> _SUPPLIED MATERIAL_
=== Begin Enclosure ===
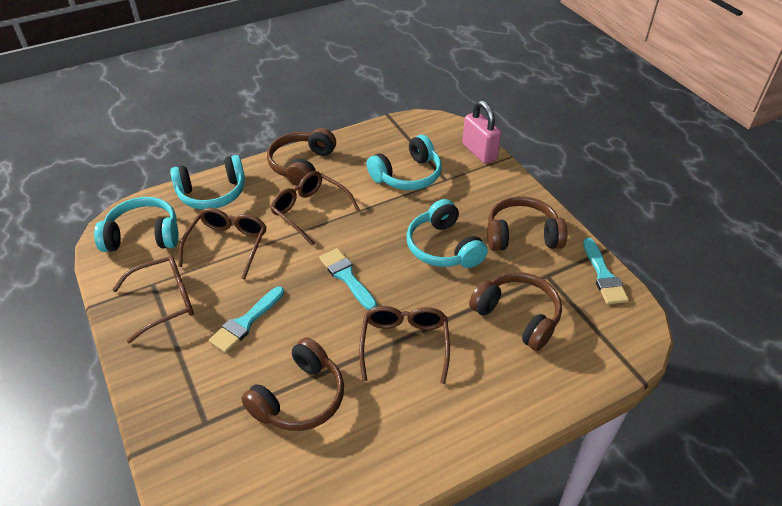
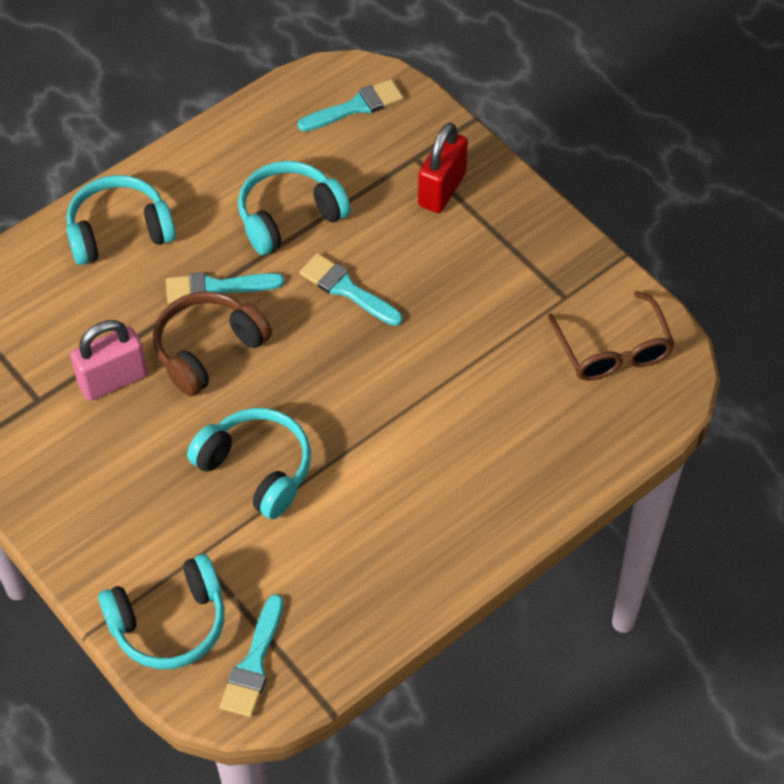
brown glasses: 4 -> 1
brown headphones: 4 -> 1
red padlock: 0 -> 1
turquoise brush: 3 -> 4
=== End Enclosure ===
> _WHAT THE TASK ASKS_
Write out exactly the lines from the line holding "brown headphones: 4 -> 1" through the last line of the data, and nothing besides those lines.

> _EXPECTED ANSWER_
brown headphones: 4 -> 1
red padlock: 0 -> 1
turquoise brush: 3 -> 4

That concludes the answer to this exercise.